*To do*: Your response should contain exactly the lines running from the one with "GPS2 pin TX: GP6 -> GP8" to the end of the data below, both included, and no pictures.

*Records for the task*:
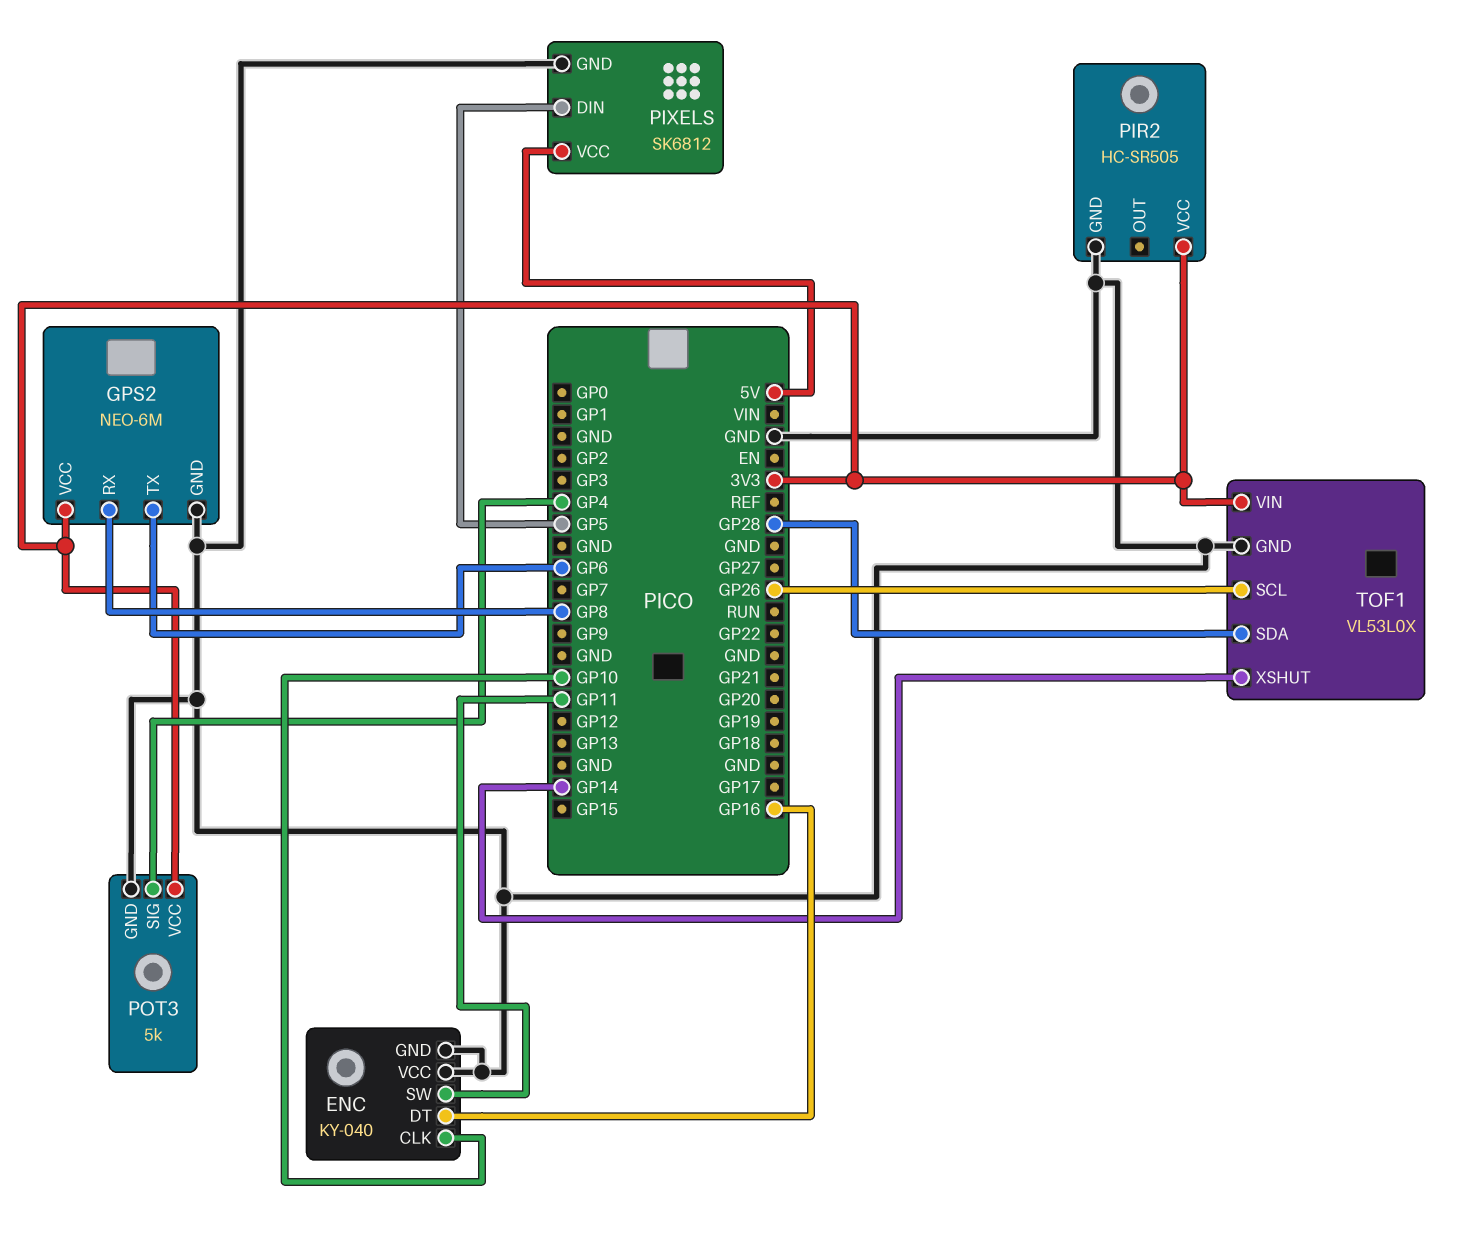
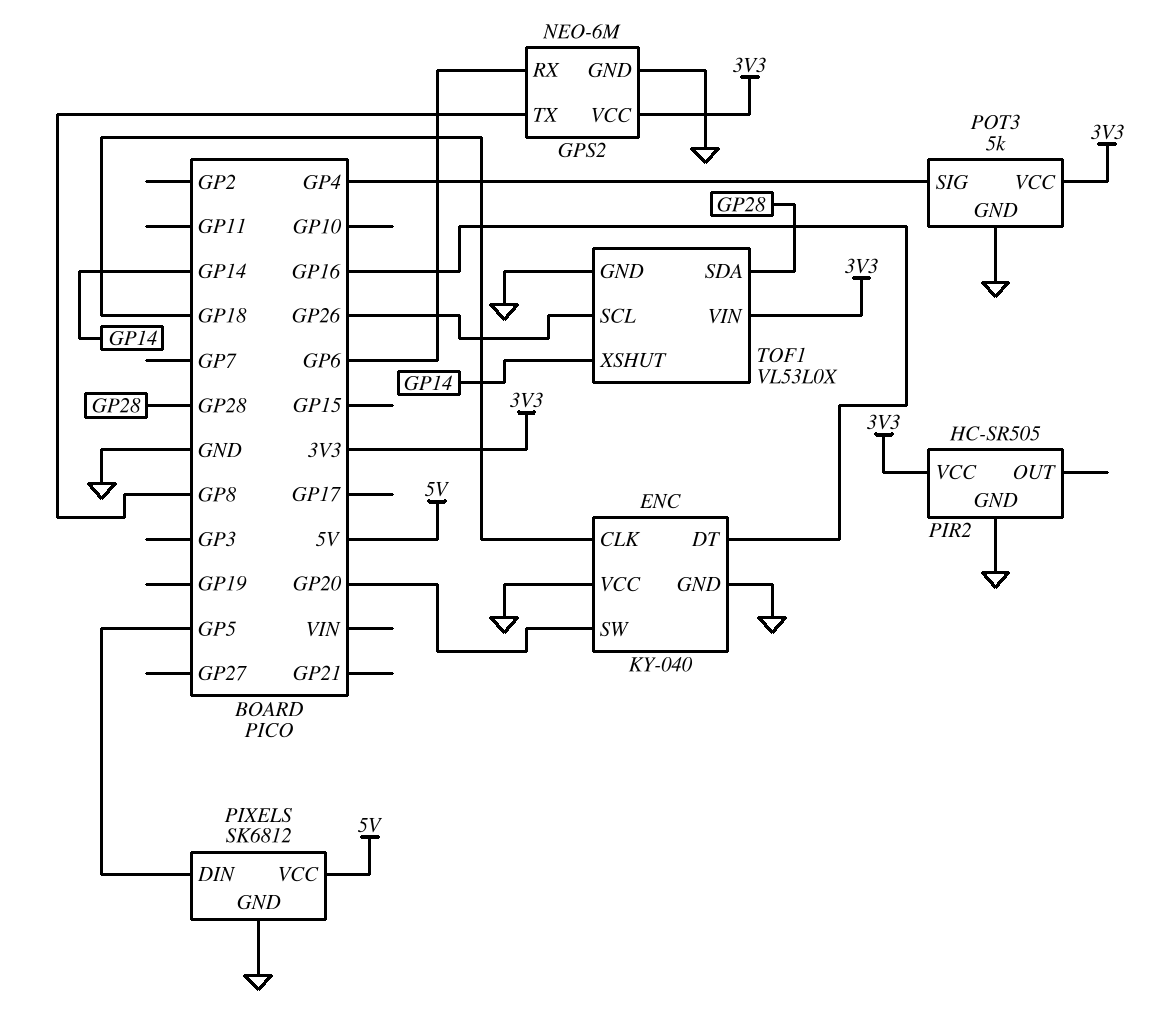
ENC pin CLK: GP10 -> GP18
ENC pin SW: GP11 -> GP20
GPS2 pin RX: GP8 -> GP6
GPS2 pin TX: GP6 -> GP8

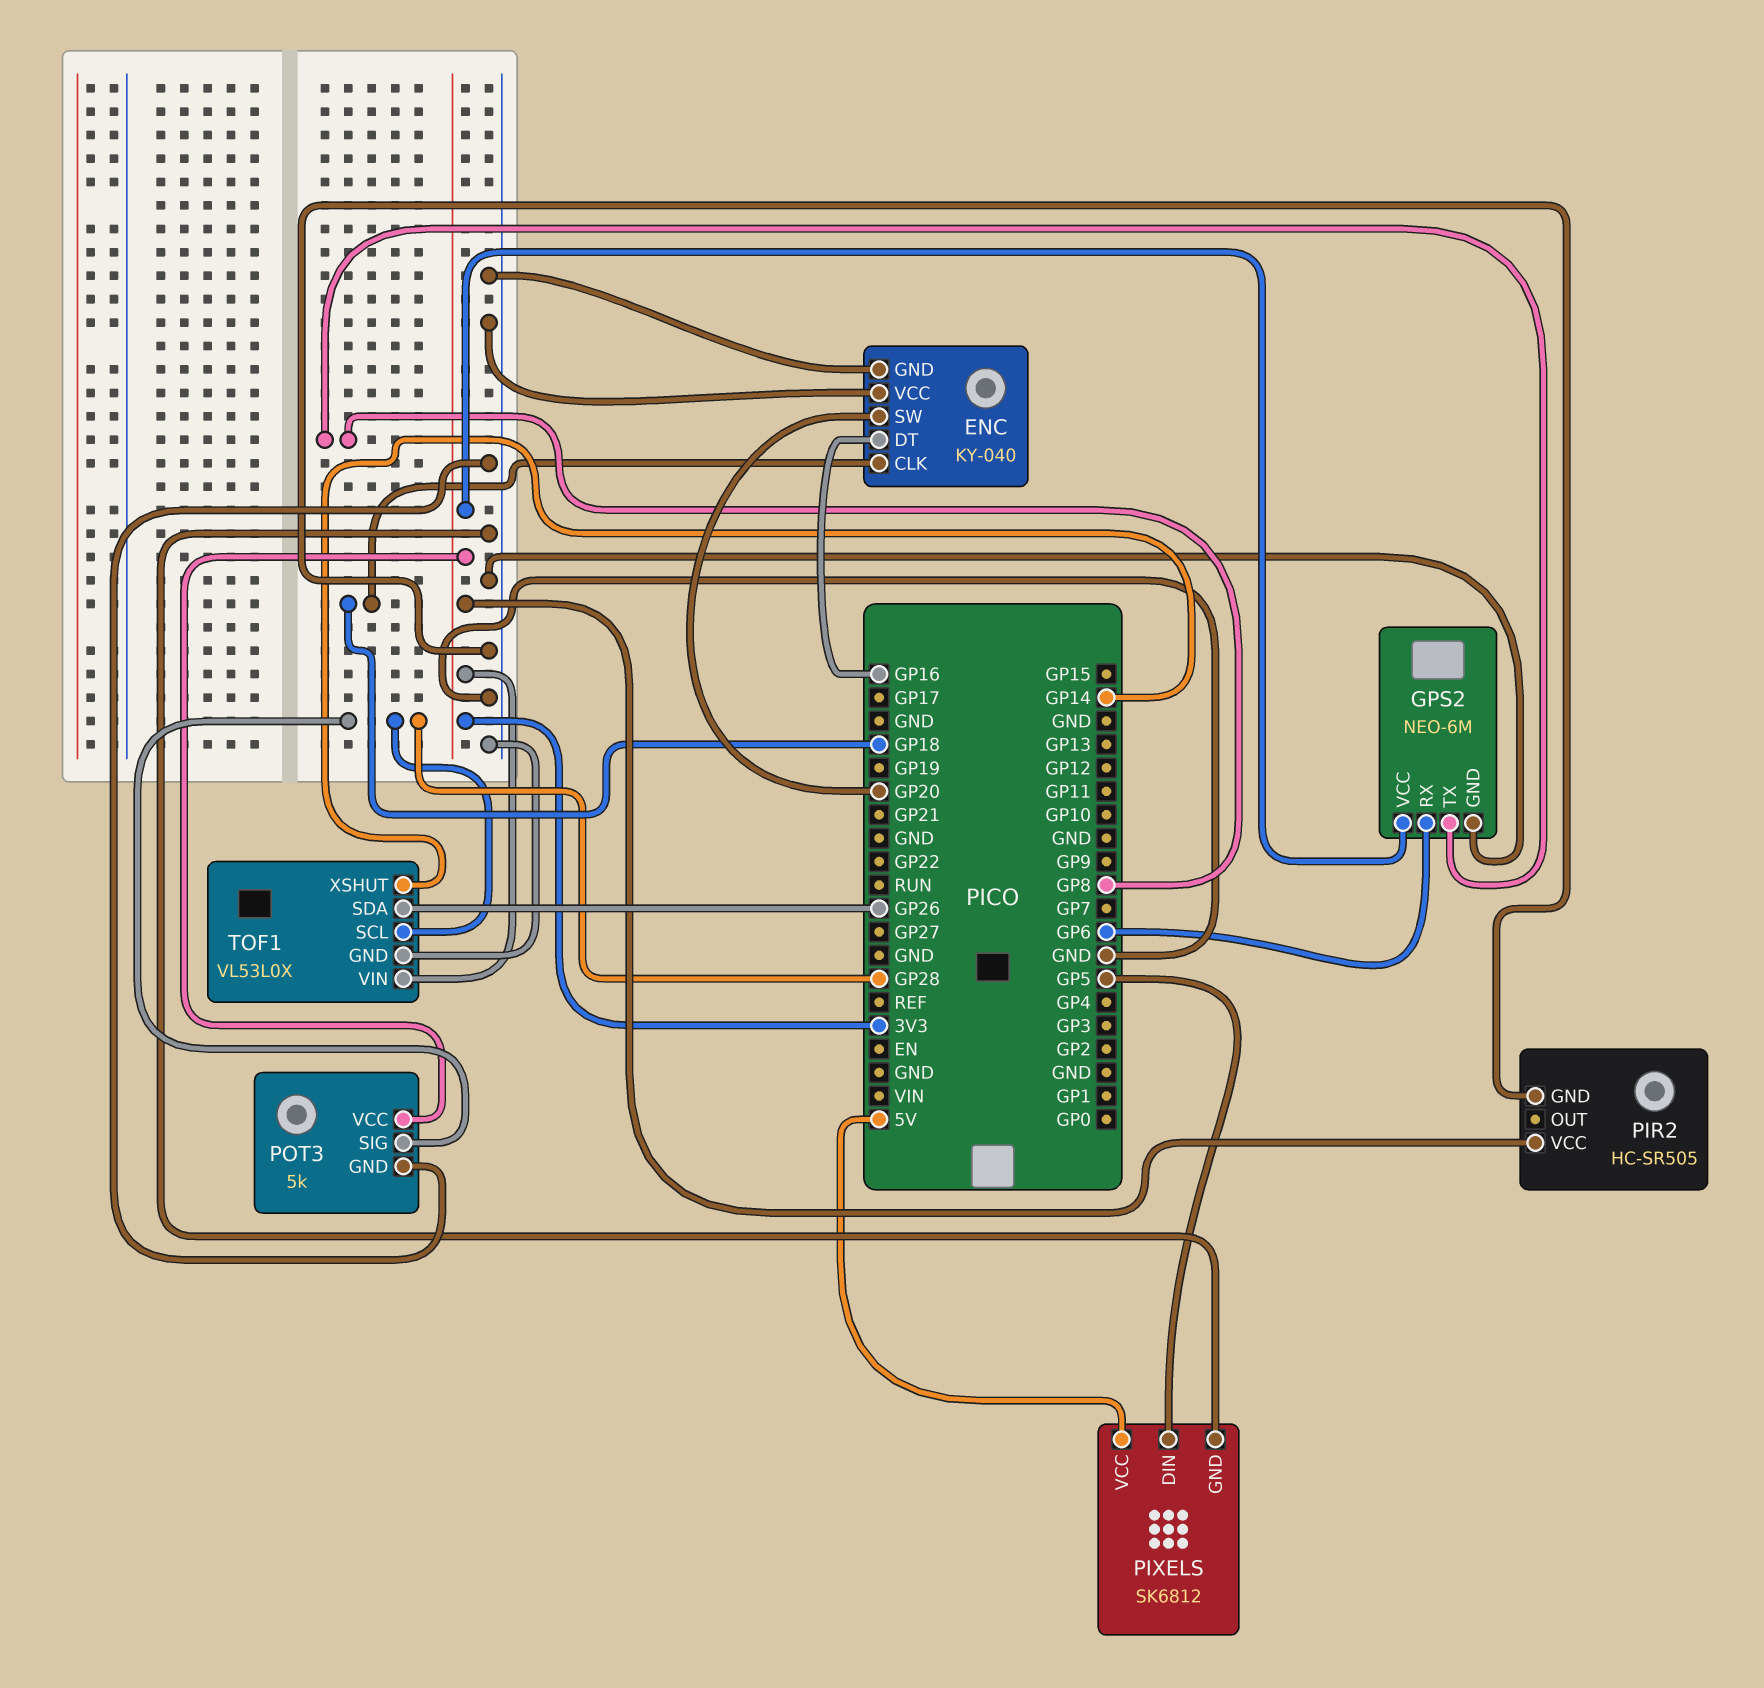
POT3 pin SIG: GP4 -> GP28
TOF1 pin SCL: GP26 -> GP28
TOF1 pin SDA: GP28 -> GP26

*Solution to the exercise*:
GPS2 pin TX: GP6 -> GP8

POT3 pin SIG: GP4 -> GP28
TOF1 pin SCL: GP26 -> GP28
TOF1 pin SDA: GP28 -> GP26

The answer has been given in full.